From the line containing "(374, 370) = (298, 346): purple" to the last line of the records, please reproduce every line exactly and nothing more.

■ Task inputs ■

Start of Block

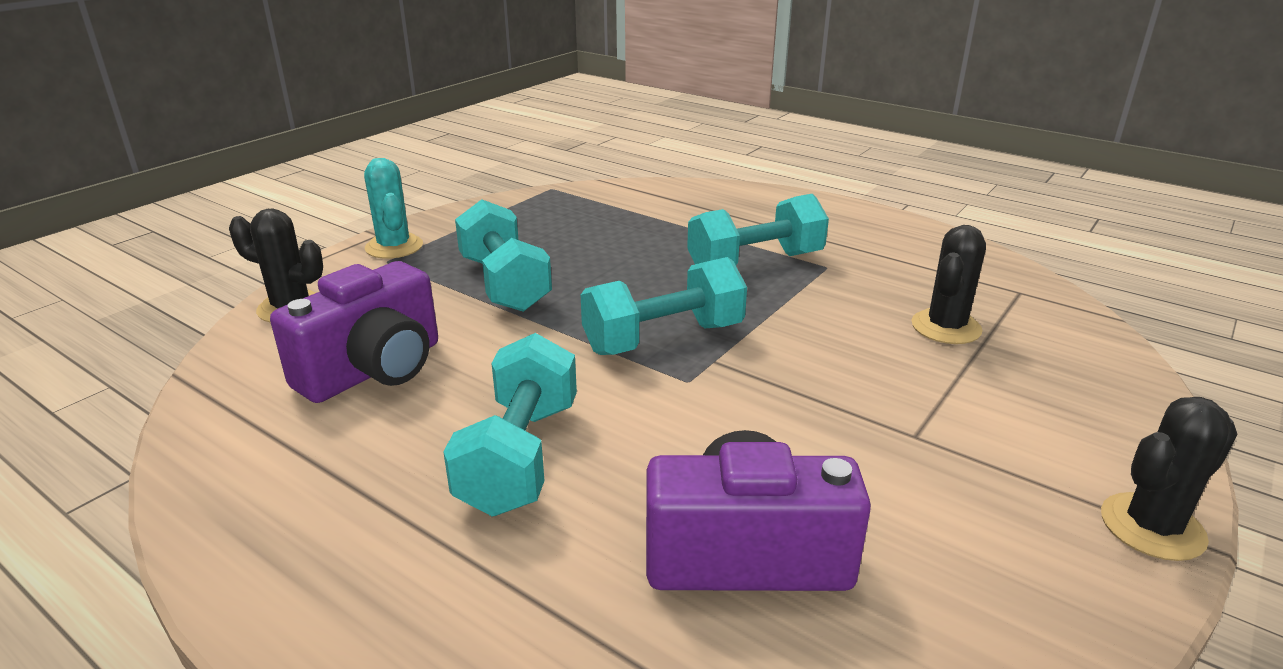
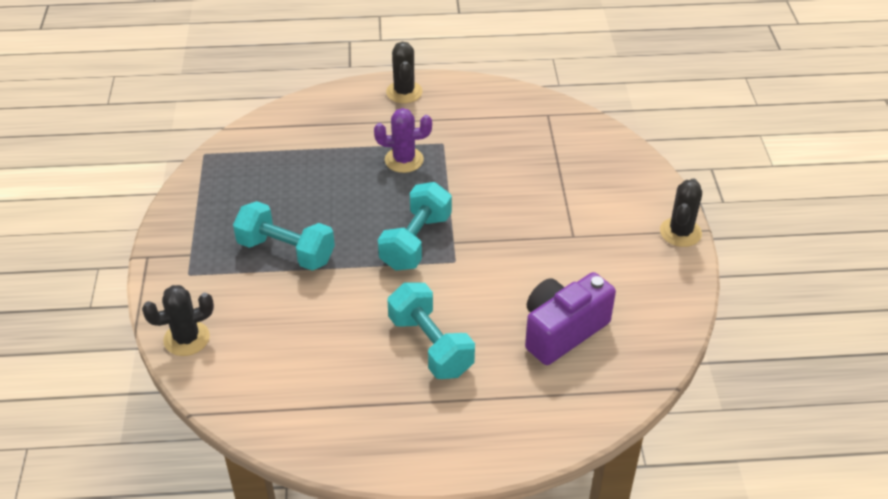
camera: 40 degrees left, 15 degrees up
(374, 370) = (298, 346): purple camera -> none
(394, 247) = (175, 261): turquoise cactus -> none
(755, 263) = (404, 160): turquoise dumbbell -> purple cactus
(946, 327) = (535, 160): black cactus -> black cactus (404, 92)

End of Block

■ Written answer ■
(374, 370) = (298, 346): purple camera -> none
(394, 247) = (175, 261): turquoise cactus -> none
(755, 263) = (404, 160): turquoise dumbbell -> purple cactus
(946, 327) = (535, 160): black cactus -> black cactus (404, 92)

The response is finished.